* _AIM OF THE EXERCISE_
Lines with "KEYS": pull these out of the listing below.

□ □ □ □ □ □ □

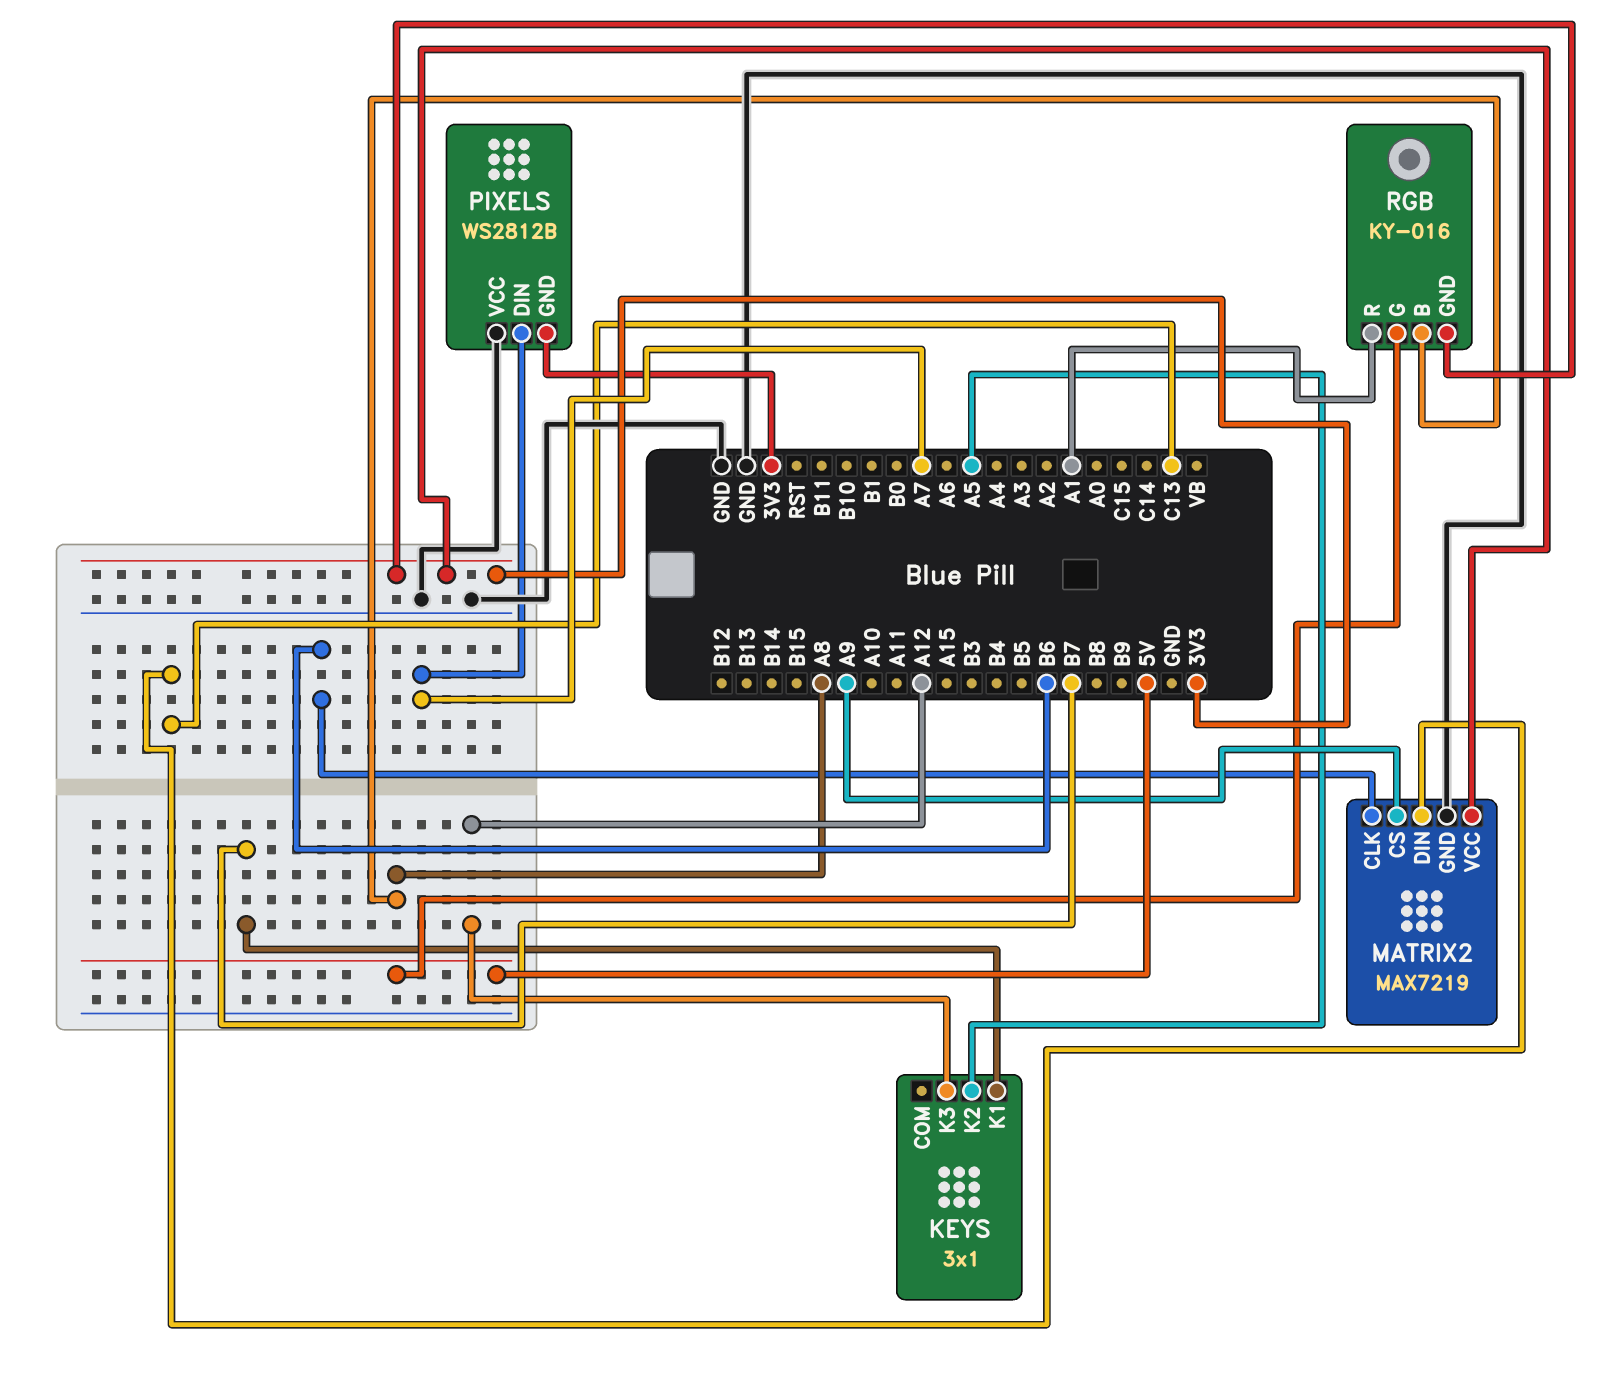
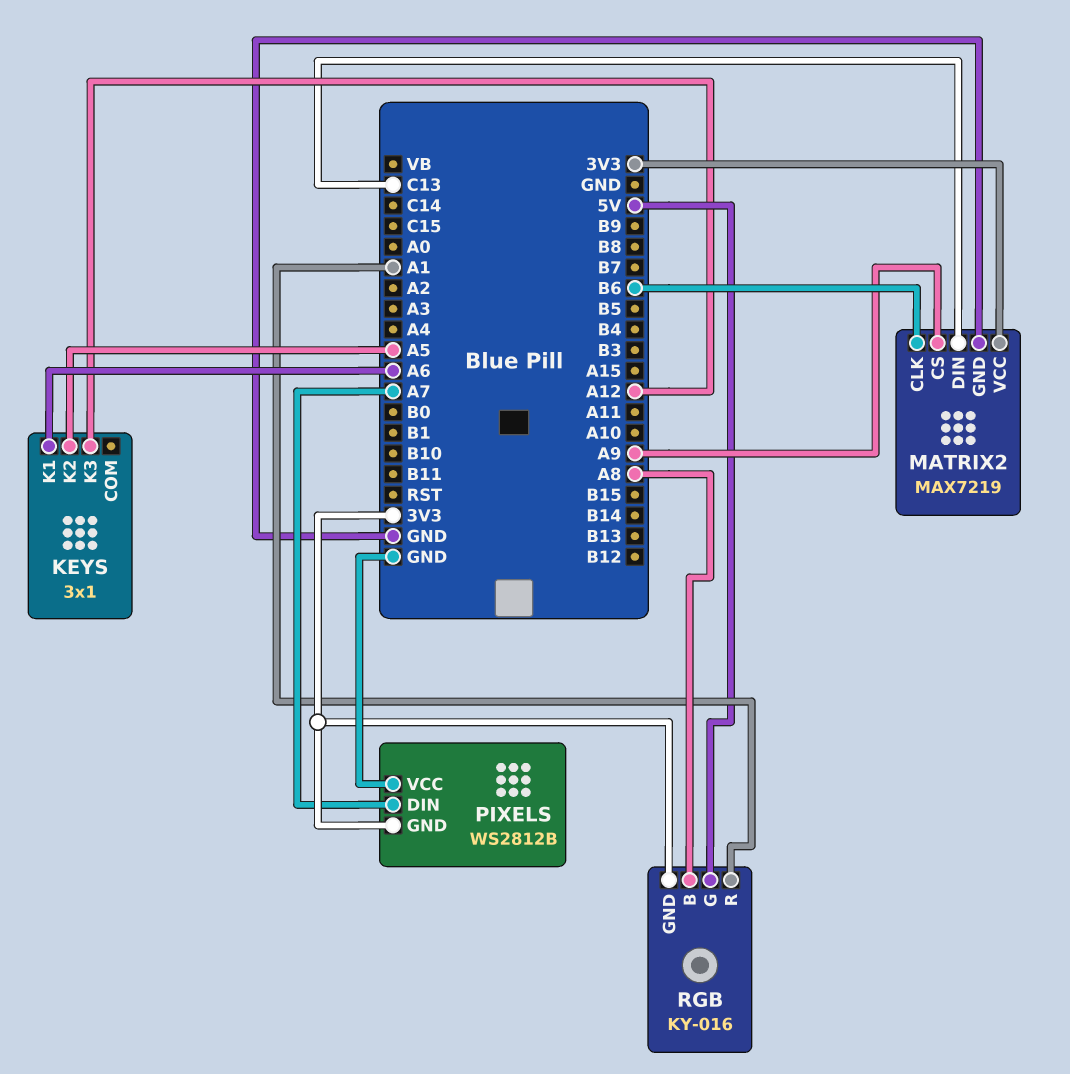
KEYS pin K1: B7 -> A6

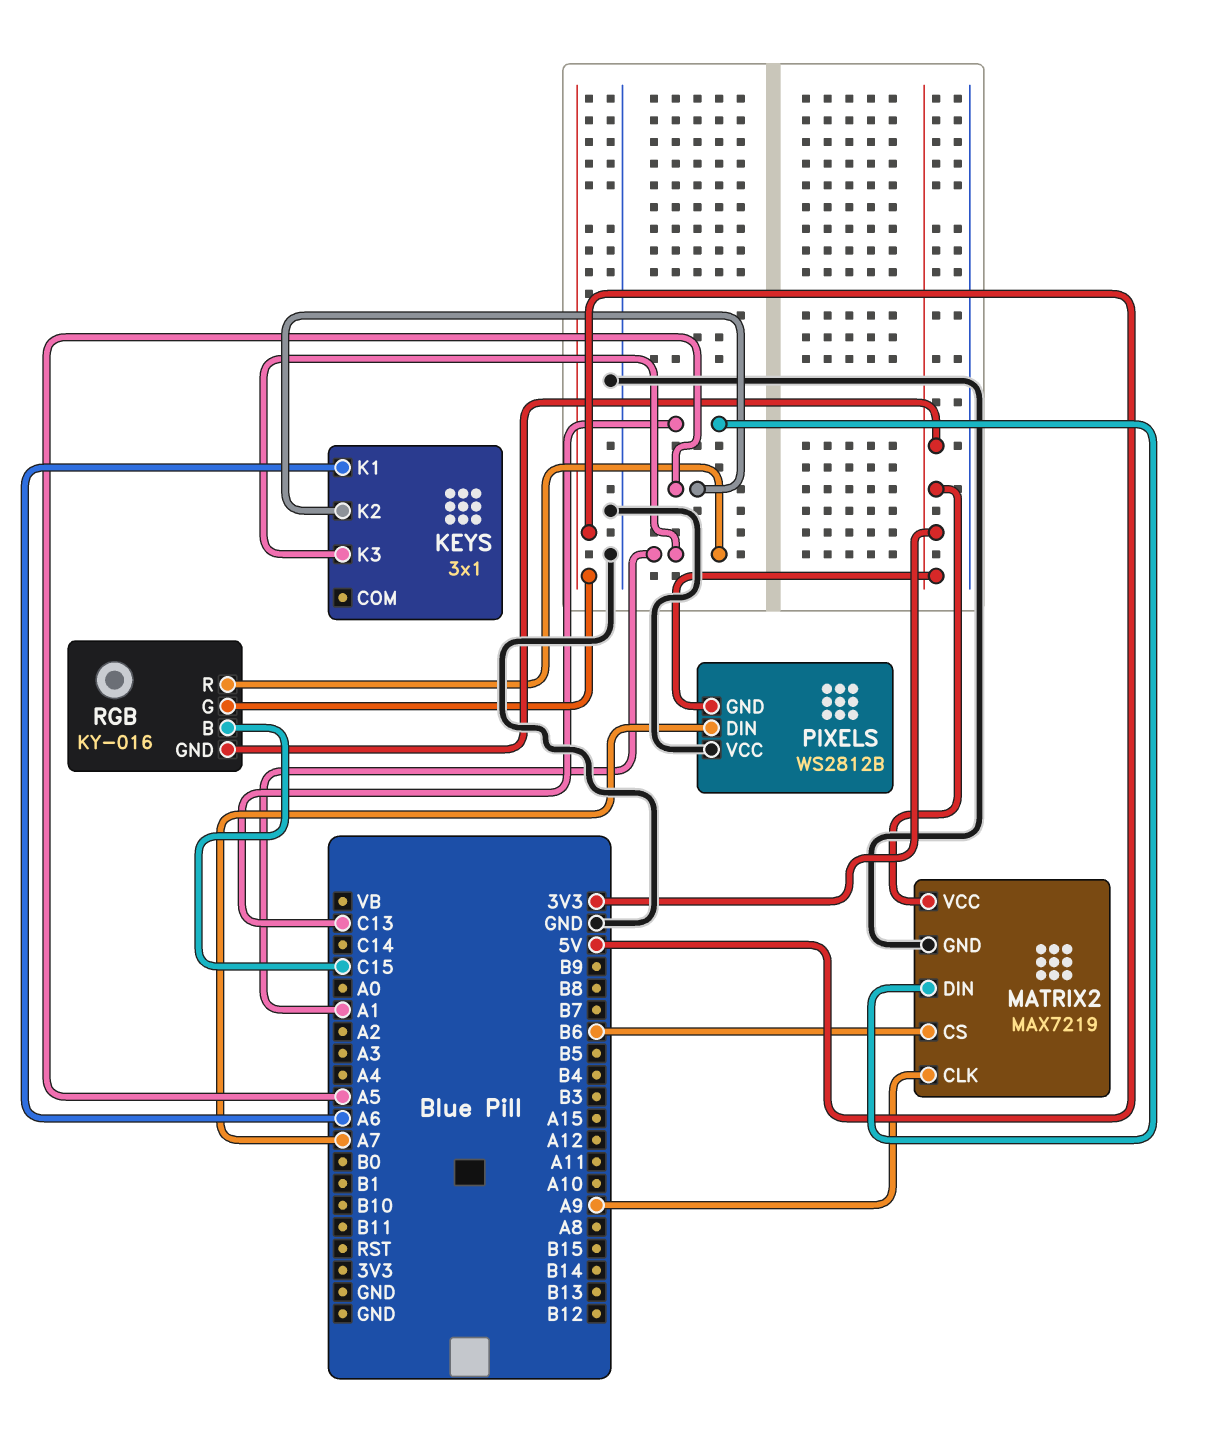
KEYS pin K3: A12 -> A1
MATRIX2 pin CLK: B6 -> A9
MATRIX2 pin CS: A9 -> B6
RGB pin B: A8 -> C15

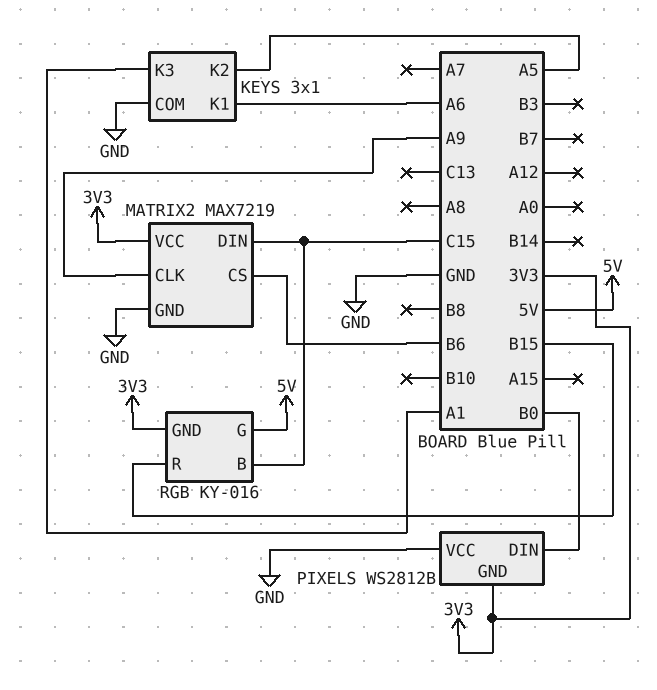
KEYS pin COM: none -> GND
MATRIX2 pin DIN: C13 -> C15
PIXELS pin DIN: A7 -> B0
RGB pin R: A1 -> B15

□ □ □ □ □ □ □

* _EXERCISE RESPONSE_
KEYS pin K1: B7 -> A6
KEYS pin K3: A12 -> A1
KEYS pin COM: none -> GND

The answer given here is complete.